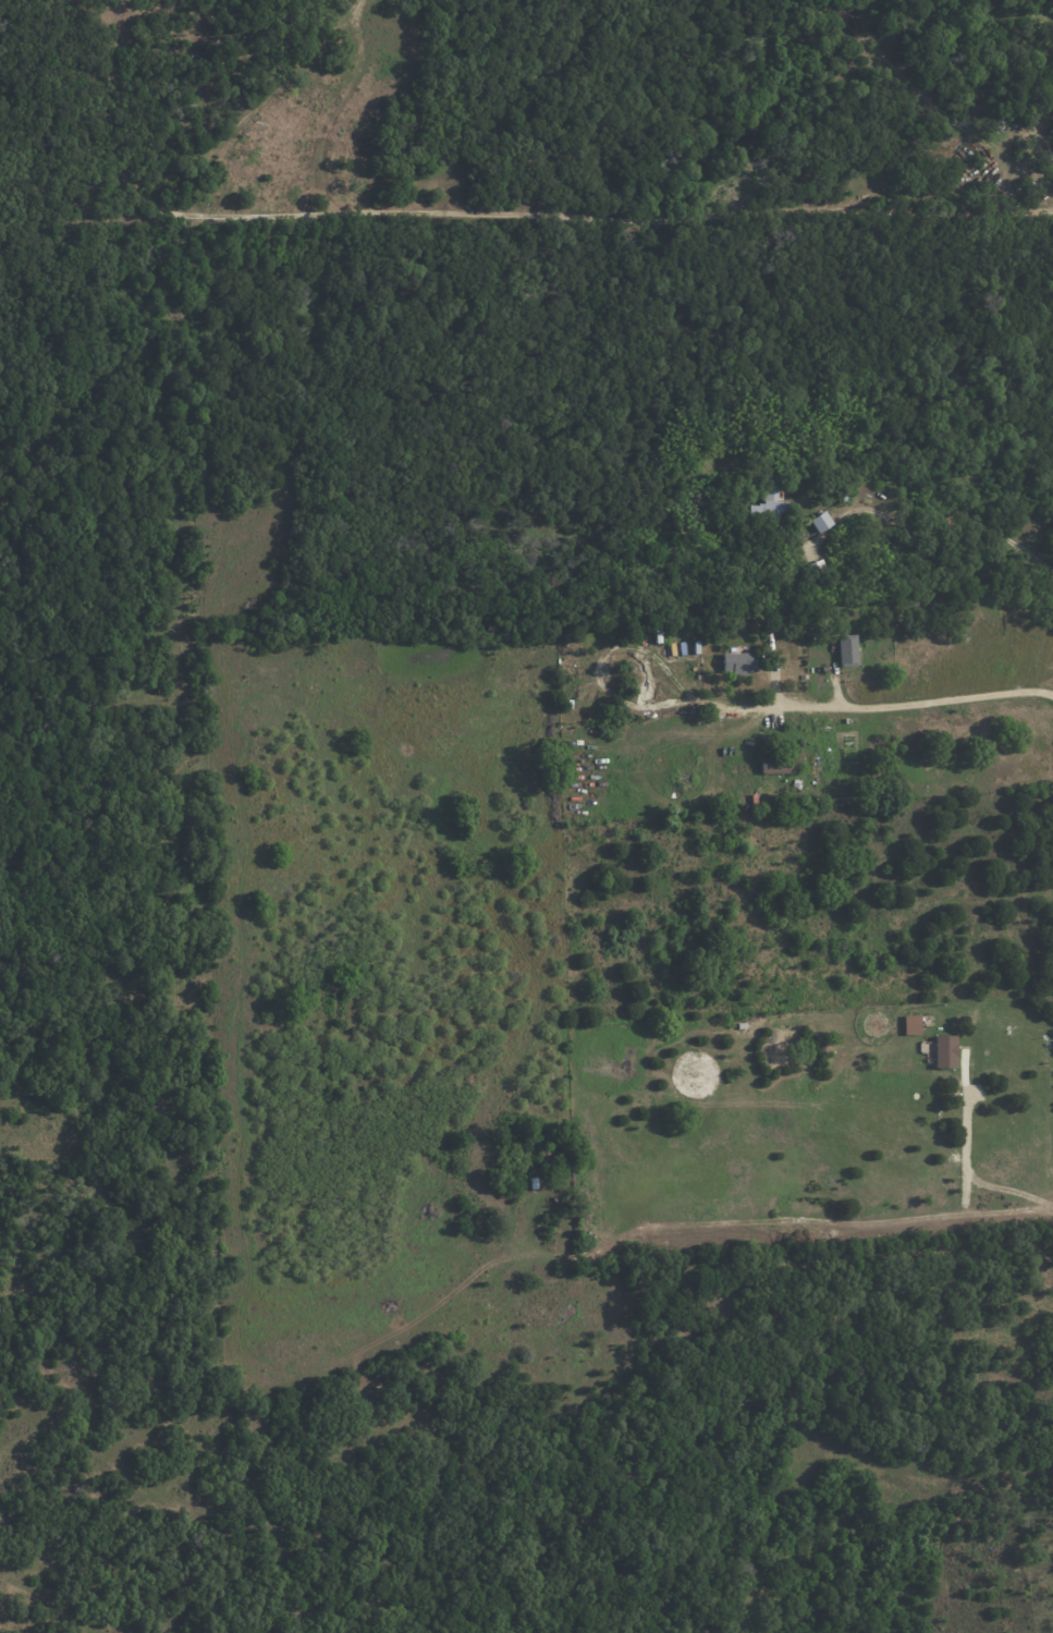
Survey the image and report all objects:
building: (764, 175)
building: (774, 502)
building: (827, 524)
road: (965, 524)
building: (820, 570)
building: (643, 626)
building: (771, 642)
building: (845, 649)
building: (742, 665)
road: (918, 700)
road: (708, 702)
building: (779, 764)
building: (913, 1023)
building: (947, 1050)
road: (964, 1157)
building: (548, 1160)
building: (536, 1183)
road: (1006, 1189)
road: (852, 1223)

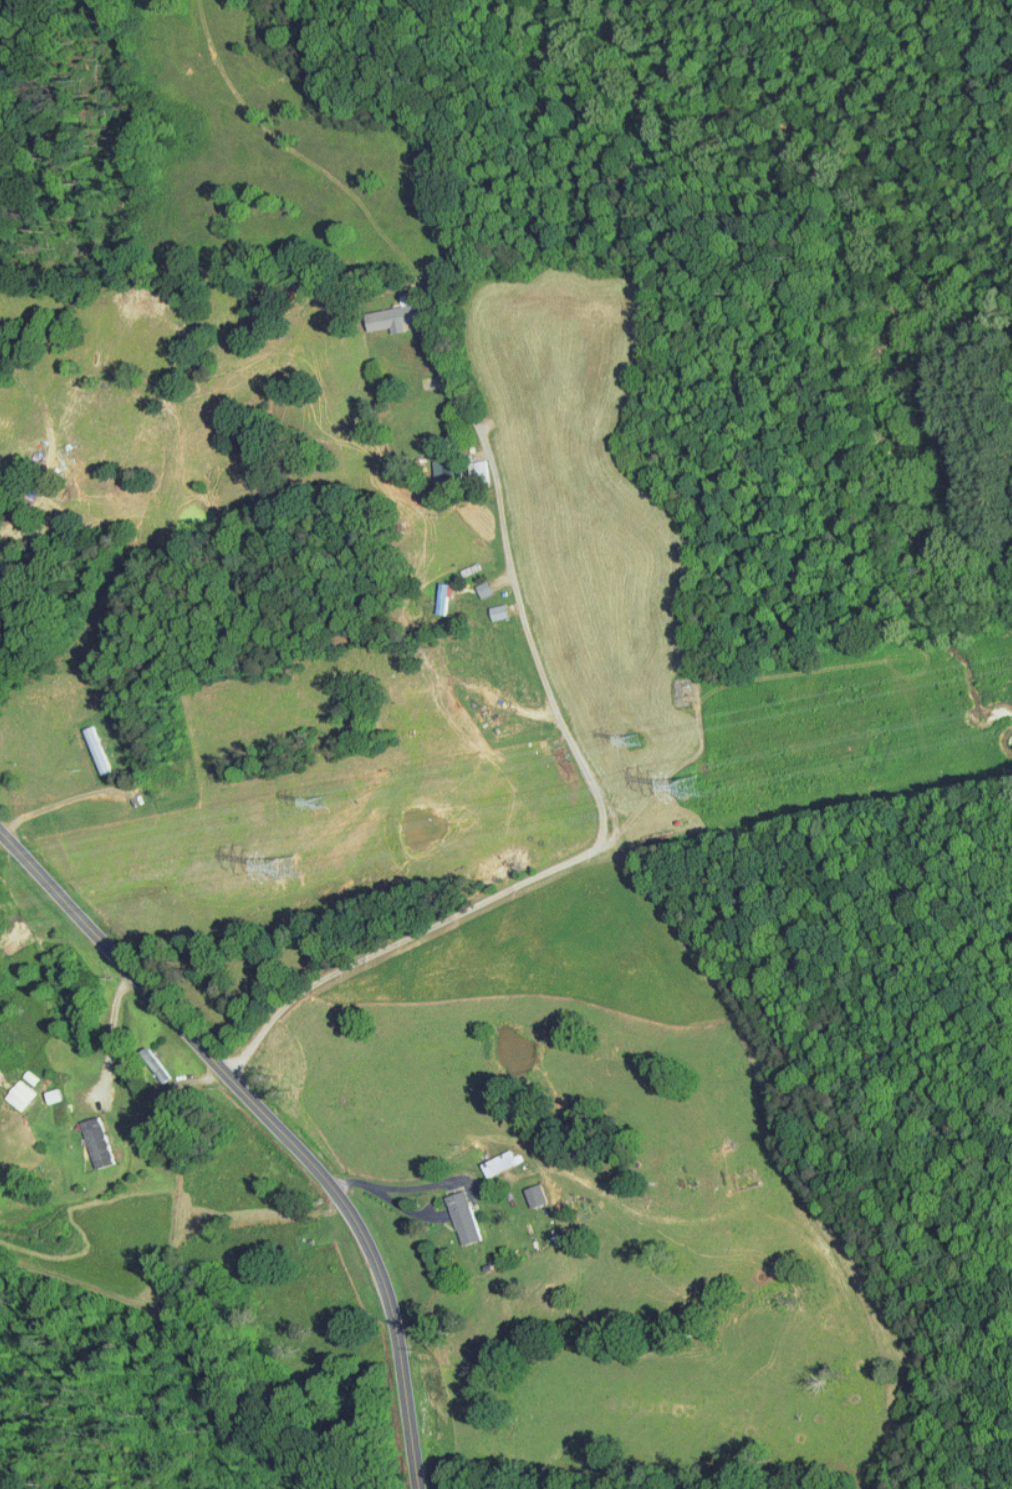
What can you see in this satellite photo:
road: (121, 219)
building: (389, 312)
road: (454, 380)
building: (436, 466)
road: (35, 503)
building: (476, 582)
building: (433, 592)
building: (490, 605)
power tower: (638, 741)
power tower: (695, 789)
power tower: (325, 806)
road: (600, 845)
power tower: (293, 869)
road: (112, 1032)
building: (148, 1059)
building: (11, 1089)
road: (276, 1120)
building: (89, 1136)
building: (490, 1156)
building: (527, 1189)
building: (454, 1212)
——————
Copy the listing above exactly, minus the pictures.

§ Solution to the problem
Survey the image and report all objects:
building: (764, 175)
building: (774, 502)
building: (827, 524)
road: (965, 524)
building: (820, 570)
building: (643, 626)
building: (771, 642)
building: (845, 649)
building: (742, 665)
road: (918, 700)
road: (708, 702)
building: (779, 764)
building: (913, 1023)
building: (947, 1050)
road: (964, 1157)
building: (548, 1160)
building: (536, 1183)
road: (1006, 1189)
road: (852, 1223)

What can you see in this satellite photo:
road: (121, 219)
building: (389, 312)
road: (454, 380)
building: (436, 466)
road: (35, 503)
building: (476, 582)
building: (433, 592)
building: (490, 605)
power tower: (638, 741)
power tower: (695, 789)
power tower: (325, 806)
road: (600, 845)
power tower: (293, 869)
road: (112, 1032)
building: (148, 1059)
building: (11, 1089)
road: (276, 1120)
building: (89, 1136)
building: (490, 1156)
building: (527, 1189)
building: (454, 1212)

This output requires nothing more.